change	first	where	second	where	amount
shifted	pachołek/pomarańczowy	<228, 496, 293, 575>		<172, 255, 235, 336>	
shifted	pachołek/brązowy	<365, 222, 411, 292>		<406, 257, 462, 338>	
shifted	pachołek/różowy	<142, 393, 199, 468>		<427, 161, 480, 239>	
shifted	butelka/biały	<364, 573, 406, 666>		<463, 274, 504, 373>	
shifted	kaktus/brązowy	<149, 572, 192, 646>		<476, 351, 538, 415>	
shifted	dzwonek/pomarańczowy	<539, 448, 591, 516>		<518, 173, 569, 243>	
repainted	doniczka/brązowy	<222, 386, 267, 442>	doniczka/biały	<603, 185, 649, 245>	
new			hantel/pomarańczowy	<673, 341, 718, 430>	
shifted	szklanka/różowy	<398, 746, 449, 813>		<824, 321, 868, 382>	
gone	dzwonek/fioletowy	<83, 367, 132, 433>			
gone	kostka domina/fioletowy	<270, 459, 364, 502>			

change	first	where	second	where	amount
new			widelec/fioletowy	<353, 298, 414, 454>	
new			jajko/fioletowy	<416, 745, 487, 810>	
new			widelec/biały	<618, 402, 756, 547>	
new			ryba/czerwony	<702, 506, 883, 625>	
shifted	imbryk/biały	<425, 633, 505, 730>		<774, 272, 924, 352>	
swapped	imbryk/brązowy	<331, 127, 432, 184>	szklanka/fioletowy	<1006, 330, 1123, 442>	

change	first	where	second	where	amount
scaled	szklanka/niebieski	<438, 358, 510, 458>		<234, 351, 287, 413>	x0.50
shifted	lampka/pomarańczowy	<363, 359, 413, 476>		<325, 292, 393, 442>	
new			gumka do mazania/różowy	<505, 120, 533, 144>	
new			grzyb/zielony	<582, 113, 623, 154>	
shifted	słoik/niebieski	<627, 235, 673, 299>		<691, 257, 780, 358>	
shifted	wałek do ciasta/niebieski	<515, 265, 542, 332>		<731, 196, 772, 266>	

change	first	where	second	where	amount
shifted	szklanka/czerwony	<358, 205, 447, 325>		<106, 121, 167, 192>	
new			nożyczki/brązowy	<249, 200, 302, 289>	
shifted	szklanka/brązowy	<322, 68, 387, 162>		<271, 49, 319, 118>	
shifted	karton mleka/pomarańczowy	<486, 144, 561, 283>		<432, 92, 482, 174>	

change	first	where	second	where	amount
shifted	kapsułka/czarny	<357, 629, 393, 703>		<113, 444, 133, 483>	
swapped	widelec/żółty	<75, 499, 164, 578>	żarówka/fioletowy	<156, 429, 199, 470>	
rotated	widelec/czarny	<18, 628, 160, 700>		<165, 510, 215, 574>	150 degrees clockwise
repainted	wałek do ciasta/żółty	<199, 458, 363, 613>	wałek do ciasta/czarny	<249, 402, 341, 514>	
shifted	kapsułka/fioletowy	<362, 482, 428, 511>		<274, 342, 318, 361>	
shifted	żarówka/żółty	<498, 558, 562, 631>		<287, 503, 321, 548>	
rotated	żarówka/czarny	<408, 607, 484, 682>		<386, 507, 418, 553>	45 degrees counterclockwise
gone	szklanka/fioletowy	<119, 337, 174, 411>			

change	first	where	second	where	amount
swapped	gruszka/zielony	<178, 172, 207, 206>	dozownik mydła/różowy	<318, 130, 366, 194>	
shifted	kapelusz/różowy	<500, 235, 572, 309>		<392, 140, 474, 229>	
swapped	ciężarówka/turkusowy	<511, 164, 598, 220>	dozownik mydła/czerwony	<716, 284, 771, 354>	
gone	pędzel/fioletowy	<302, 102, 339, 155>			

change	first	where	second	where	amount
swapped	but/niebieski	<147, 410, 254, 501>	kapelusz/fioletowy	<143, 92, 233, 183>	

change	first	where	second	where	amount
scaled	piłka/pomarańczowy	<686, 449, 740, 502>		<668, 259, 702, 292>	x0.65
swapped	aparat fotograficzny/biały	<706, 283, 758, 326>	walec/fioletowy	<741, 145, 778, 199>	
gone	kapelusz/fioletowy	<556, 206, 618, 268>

=-=-=

EXERCISE AIM:
Every record listed above should be reproduced exactly.

WRITTEN RESPONSE:
change	first	where	second	where	amount
shifted	pachołek/pomarańczowy	<228, 496, 293, 575>		<172, 255, 235, 336>	
shifted	pachołek/brązowy	<365, 222, 411, 292>		<406, 257, 462, 338>	
shifted	pachołek/różowy	<142, 393, 199, 468>		<427, 161, 480, 239>	
shifted	butelka/biały	<364, 573, 406, 666>		<463, 274, 504, 373>	
shifted	kaktus/brązowy	<149, 572, 192, 646>		<476, 351, 538, 415>	
shifted	dzwonek/pomarańczowy	<539, 448, 591, 516>		<518, 173, 569, 243>	
repainted	doniczka/brązowy	<222, 386, 267, 442>	doniczka/biały	<603, 185, 649, 245>	
new			hantel/pomarańczowy	<673, 341, 718, 430>	
shifted	szklanka/różowy	<398, 746, 449, 813>		<824, 321, 868, 382>	
gone	dzwonek/fioletowy	<83, 367, 132, 433>			
gone	kostka domina/fioletowy	<270, 459, 364, 502>			

change	first	where	second	where	amount
new			widelec/fioletowy	<353, 298, 414, 454>	
new			jajko/fioletowy	<416, 745, 487, 810>	
new			widelec/biały	<618, 402, 756, 547>	
new			ryba/czerwony	<702, 506, 883, 625>	
shifted	imbryk/biały	<425, 633, 505, 730>		<774, 272, 924, 352>	
swapped	imbryk/brązowy	<331, 127, 432, 184>	szklanka/fioletowy	<1006, 330, 1123, 442>	

change	first	where	second	where	amount
scaled	szklanka/niebieski	<438, 358, 510, 458>		<234, 351, 287, 413>	x0.50
shifted	lampka/pomarańczowy	<363, 359, 413, 476>		<325, 292, 393, 442>	
new			gumka do mazania/różowy	<505, 120, 533, 144>	
new			grzyb/zielony	<582, 113, 623, 154>	
shifted	słoik/niebieski	<627, 235, 673, 299>		<691, 257, 780, 358>	
shifted	wałek do ciasta/niebieski	<515, 265, 542, 332>		<731, 196, 772, 266>	

change	first	where	second	where	amount
shifted	szklanka/czerwony	<358, 205, 447, 325>		<106, 121, 167, 192>	
new			nożyczki/brązowy	<249, 200, 302, 289>	
shifted	szklanka/brązowy	<322, 68, 387, 162>		<271, 49, 319, 118>	
shifted	karton mleka/pomarańczowy	<486, 144, 561, 283>		<432, 92, 482, 174>	

change	first	where	second	where	amount
shifted	kapsułka/czarny	<357, 629, 393, 703>		<113, 444, 133, 483>	
swapped	widelec/żółty	<75, 499, 164, 578>	żarówka/fioletowy	<156, 429, 199, 470>	
rotated	widelec/czarny	<18, 628, 160, 700>		<165, 510, 215, 574>	150 degrees clockwise
repainted	wałek do ciasta/żółty	<199, 458, 363, 613>	wałek do ciasta/czarny	<249, 402, 341, 514>	
shifted	kapsułka/fioletowy	<362, 482, 428, 511>		<274, 342, 318, 361>	
shifted	żarówka/żółty	<498, 558, 562, 631>		<287, 503, 321, 548>	
rotated	żarówka/czarny	<408, 607, 484, 682>		<386, 507, 418, 553>	45 degrees counterclockwise
gone	szklanka/fioletowy	<119, 337, 174, 411>			

change	first	where	second	where	amount
swapped	gruszka/zielony	<178, 172, 207, 206>	dozownik mydła/różowy	<318, 130, 366, 194>	
shifted	kapelusz/różowy	<500, 235, 572, 309>		<392, 140, 474, 229>	
swapped	ciężarówka/turkusowy	<511, 164, 598, 220>	dozownik mydła/czerwony	<716, 284, 771, 354>	
gone	pędzel/fioletowy	<302, 102, 339, 155>			

change	first	where	second	where	amount
swapped	but/niebieski	<147, 410, 254, 501>	kapelusz/fioletowy	<143, 92, 233, 183>	

change	first	where	second	where	amount
scaled	piłka/pomarańczowy	<686, 449, 740, 502>		<668, 259, 702, 292>	x0.65
swapped	aparat fotograficzny/biały	<706, 283, 758, 326>	walec/fioletowy	<741, 145, 778, 199>	
gone	kapelusz/fioletowy	<556, 206, 618, 268>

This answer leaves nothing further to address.